==== THE RECORDS ====
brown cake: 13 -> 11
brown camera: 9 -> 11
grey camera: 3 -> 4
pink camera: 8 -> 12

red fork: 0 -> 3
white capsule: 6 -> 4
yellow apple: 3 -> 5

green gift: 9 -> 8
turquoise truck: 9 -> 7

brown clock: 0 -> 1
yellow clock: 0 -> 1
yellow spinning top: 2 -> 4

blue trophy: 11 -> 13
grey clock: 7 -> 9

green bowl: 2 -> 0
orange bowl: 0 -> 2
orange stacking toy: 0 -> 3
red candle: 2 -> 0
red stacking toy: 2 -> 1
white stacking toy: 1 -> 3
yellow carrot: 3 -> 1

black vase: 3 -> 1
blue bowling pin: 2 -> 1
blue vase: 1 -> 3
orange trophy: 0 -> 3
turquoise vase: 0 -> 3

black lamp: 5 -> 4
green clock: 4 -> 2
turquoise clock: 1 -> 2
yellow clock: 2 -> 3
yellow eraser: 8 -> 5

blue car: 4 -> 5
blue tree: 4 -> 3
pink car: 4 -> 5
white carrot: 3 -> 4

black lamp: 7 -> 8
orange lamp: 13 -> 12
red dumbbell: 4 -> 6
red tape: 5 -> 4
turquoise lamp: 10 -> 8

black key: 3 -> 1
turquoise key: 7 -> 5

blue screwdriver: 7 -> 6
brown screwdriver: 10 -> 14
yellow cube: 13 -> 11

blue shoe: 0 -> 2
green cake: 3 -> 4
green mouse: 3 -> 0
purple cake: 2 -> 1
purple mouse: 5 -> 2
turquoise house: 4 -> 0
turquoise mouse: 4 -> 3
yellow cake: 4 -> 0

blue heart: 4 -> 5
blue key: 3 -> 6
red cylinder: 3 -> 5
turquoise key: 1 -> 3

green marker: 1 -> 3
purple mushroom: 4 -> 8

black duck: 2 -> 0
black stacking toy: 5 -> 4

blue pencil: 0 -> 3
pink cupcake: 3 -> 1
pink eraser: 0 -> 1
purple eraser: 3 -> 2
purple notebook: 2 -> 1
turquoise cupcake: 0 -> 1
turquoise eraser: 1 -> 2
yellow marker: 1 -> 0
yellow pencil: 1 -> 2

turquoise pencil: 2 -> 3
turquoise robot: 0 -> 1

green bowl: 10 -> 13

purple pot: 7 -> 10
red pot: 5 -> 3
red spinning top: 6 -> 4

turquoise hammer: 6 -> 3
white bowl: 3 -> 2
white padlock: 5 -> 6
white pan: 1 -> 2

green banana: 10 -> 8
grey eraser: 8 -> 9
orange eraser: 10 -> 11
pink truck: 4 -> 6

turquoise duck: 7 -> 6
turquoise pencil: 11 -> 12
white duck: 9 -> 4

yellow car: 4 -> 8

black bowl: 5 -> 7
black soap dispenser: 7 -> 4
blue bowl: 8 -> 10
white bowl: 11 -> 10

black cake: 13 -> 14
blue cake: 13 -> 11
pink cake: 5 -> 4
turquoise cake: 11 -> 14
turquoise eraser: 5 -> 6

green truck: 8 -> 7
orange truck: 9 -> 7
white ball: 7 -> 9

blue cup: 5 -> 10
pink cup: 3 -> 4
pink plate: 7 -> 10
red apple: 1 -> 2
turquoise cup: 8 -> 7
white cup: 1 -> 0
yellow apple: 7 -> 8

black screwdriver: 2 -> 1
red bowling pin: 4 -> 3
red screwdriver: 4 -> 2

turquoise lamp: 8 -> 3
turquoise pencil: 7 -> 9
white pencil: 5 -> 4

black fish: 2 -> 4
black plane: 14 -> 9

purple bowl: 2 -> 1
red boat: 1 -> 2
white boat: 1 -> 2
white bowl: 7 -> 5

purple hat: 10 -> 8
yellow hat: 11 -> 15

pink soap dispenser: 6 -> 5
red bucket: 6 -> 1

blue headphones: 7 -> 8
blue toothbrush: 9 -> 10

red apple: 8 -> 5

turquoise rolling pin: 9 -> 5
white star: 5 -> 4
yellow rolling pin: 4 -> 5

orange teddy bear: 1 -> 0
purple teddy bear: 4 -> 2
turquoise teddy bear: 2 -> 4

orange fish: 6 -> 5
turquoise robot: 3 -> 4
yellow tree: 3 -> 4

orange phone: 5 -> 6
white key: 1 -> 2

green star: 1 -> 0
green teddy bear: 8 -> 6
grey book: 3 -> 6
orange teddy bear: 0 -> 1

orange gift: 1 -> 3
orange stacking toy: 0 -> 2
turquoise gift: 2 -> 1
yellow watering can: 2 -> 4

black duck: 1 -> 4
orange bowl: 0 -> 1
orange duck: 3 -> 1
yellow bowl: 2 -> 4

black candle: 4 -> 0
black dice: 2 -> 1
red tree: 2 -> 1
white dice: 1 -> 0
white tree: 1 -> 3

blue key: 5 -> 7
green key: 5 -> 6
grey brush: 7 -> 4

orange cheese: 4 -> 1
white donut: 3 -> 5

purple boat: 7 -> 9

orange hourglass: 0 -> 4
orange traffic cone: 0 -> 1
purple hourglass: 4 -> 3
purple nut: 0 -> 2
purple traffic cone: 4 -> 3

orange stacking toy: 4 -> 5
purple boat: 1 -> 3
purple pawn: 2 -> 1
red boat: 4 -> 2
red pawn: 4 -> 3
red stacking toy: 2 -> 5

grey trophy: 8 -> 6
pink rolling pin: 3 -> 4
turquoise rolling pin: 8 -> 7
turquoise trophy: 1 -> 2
====
▸ AIM OF THE EXERCISE: All of the material should appear again, reproduced word for word.

▸ EXERCISE OUTPUT:
brown cake: 13 -> 11
brown camera: 9 -> 11
grey camera: 3 -> 4
pink camera: 8 -> 12

red fork: 0 -> 3
white capsule: 6 -> 4
yellow apple: 3 -> 5

green gift: 9 -> 8
turquoise truck: 9 -> 7

brown clock: 0 -> 1
yellow clock: 0 -> 1
yellow spinning top: 2 -> 4

blue trophy: 11 -> 13
grey clock: 7 -> 9

green bowl: 2 -> 0
orange bowl: 0 -> 2
orange stacking toy: 0 -> 3
red candle: 2 -> 0
red stacking toy: 2 -> 1
white stacking toy: 1 -> 3
yellow carrot: 3 -> 1

black vase: 3 -> 1
blue bowling pin: 2 -> 1
blue vase: 1 -> 3
orange trophy: 0 -> 3
turquoise vase: 0 -> 3

black lamp: 5 -> 4
green clock: 4 -> 2
turquoise clock: 1 -> 2
yellow clock: 2 -> 3
yellow eraser: 8 -> 5

blue car: 4 -> 5
blue tree: 4 -> 3
pink car: 4 -> 5
white carrot: 3 -> 4

black lamp: 7 -> 8
orange lamp: 13 -> 12
red dumbbell: 4 -> 6
red tape: 5 -> 4
turquoise lamp: 10 -> 8

black key: 3 -> 1
turquoise key: 7 -> 5

blue screwdriver: 7 -> 6
brown screwdriver: 10 -> 14
yellow cube: 13 -> 11

blue shoe: 0 -> 2
green cake: 3 -> 4
green mouse: 3 -> 0
purple cake: 2 -> 1
purple mouse: 5 -> 2
turquoise house: 4 -> 0
turquoise mouse: 4 -> 3
yellow cake: 4 -> 0

blue heart: 4 -> 5
blue key: 3 -> 6
red cylinder: 3 -> 5
turquoise key: 1 -> 3

green marker: 1 -> 3
purple mushroom: 4 -> 8

black duck: 2 -> 0
black stacking toy: 5 -> 4

blue pencil: 0 -> 3
pink cupcake: 3 -> 1
pink eraser: 0 -> 1
purple eraser: 3 -> 2
purple notebook: 2 -> 1
turquoise cupcake: 0 -> 1
turquoise eraser: 1 -> 2
yellow marker: 1 -> 0
yellow pencil: 1 -> 2

turquoise pencil: 2 -> 3
turquoise robot: 0 -> 1

green bowl: 10 -> 13

purple pot: 7 -> 10
red pot: 5 -> 3
red spinning top: 6 -> 4

turquoise hammer: 6 -> 3
white bowl: 3 -> 2
white padlock: 5 -> 6
white pan: 1 -> 2

green banana: 10 -> 8
grey eraser: 8 -> 9
orange eraser: 10 -> 11
pink truck: 4 -> 6

turquoise duck: 7 -> 6
turquoise pencil: 11 -> 12
white duck: 9 -> 4

yellow car: 4 -> 8

black bowl: 5 -> 7
black soap dispenser: 7 -> 4
blue bowl: 8 -> 10
white bowl: 11 -> 10

black cake: 13 -> 14
blue cake: 13 -> 11
pink cake: 5 -> 4
turquoise cake: 11 -> 14
turquoise eraser: 5 -> 6

green truck: 8 -> 7
orange truck: 9 -> 7
white ball: 7 -> 9

blue cup: 5 -> 10
pink cup: 3 -> 4
pink plate: 7 -> 10
red apple: 1 -> 2
turquoise cup: 8 -> 7
white cup: 1 -> 0
yellow apple: 7 -> 8

black screwdriver: 2 -> 1
red bowling pin: 4 -> 3
red screwdriver: 4 -> 2

turquoise lamp: 8 -> 3
turquoise pencil: 7 -> 9
white pencil: 5 -> 4

black fish: 2 -> 4
black plane: 14 -> 9

purple bowl: 2 -> 1
red boat: 1 -> 2
white boat: 1 -> 2
white bowl: 7 -> 5

purple hat: 10 -> 8
yellow hat: 11 -> 15

pink soap dispenser: 6 -> 5
red bucket: 6 -> 1

blue headphones: 7 -> 8
blue toothbrush: 9 -> 10

red apple: 8 -> 5

turquoise rolling pin: 9 -> 5
white star: 5 -> 4
yellow rolling pin: 4 -> 5

orange teddy bear: 1 -> 0
purple teddy bear: 4 -> 2
turquoise teddy bear: 2 -> 4

orange fish: 6 -> 5
turquoise robot: 3 -> 4
yellow tree: 3 -> 4

orange phone: 5 -> 6
white key: 1 -> 2

green star: 1 -> 0
green teddy bear: 8 -> 6
grey book: 3 -> 6
orange teddy bear: 0 -> 1

orange gift: 1 -> 3
orange stacking toy: 0 -> 2
turquoise gift: 2 -> 1
yellow watering can: 2 -> 4

black duck: 1 -> 4
orange bowl: 0 -> 1
orange duck: 3 -> 1
yellow bowl: 2 -> 4

black candle: 4 -> 0
black dice: 2 -> 1
red tree: 2 -> 1
white dice: 1 -> 0
white tree: 1 -> 3

blue key: 5 -> 7
green key: 5 -> 6
grey brush: 7 -> 4

orange cheese: 4 -> 1
white donut: 3 -> 5

purple boat: 7 -> 9

orange hourglass: 0 -> 4
orange traffic cone: 0 -> 1
purple hourglass: 4 -> 3
purple nut: 0 -> 2
purple traffic cone: 4 -> 3

orange stacking toy: 4 -> 5
purple boat: 1 -> 3
purple pawn: 2 -> 1
red boat: 4 -> 2
red pawn: 4 -> 3
red stacking toy: 2 -> 5

grey trophy: 8 -> 6
pink rolling pin: 3 -> 4
turquoise rolling pin: 8 -> 7
turquoise trophy: 1 -> 2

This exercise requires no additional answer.